__Task item__:
Reproduce the entries so that every line matches the original exactly.

__Records__:
/---
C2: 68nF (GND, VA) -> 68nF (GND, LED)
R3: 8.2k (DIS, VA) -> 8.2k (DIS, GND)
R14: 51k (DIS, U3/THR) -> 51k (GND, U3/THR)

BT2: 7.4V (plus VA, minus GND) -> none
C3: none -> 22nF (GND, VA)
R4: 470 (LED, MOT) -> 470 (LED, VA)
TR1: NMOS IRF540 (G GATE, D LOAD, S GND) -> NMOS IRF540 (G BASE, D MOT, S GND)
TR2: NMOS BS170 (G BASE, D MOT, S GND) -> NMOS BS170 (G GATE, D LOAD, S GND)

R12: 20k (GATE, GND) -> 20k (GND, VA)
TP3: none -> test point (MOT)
\---
__Your response__:
C2: 68nF (GND, VA) -> 68nF (GND, LED)
R3: 8.2k (DIS, VA) -> 8.2k (DIS, GND)
R14: 51k (DIS, U3/THR) -> 51k (GND, U3/THR)

BT2: 7.4V (plus VA, minus GND) -> none
C3: none -> 22nF (GND, VA)
R4: 470 (LED, MOT) -> 470 (LED, VA)
TR1: NMOS IRF540 (G GATE, D LOAD, S GND) -> NMOS IRF540 (G BASE, D MOT, S GND)
TR2: NMOS BS170 (G BASE, D MOT, S GND) -> NMOS BS170 (G GATE, D LOAD, S GND)

R12: 20k (GATE, GND) -> 20k (GND, VA)
TP3: none -> test point (MOT)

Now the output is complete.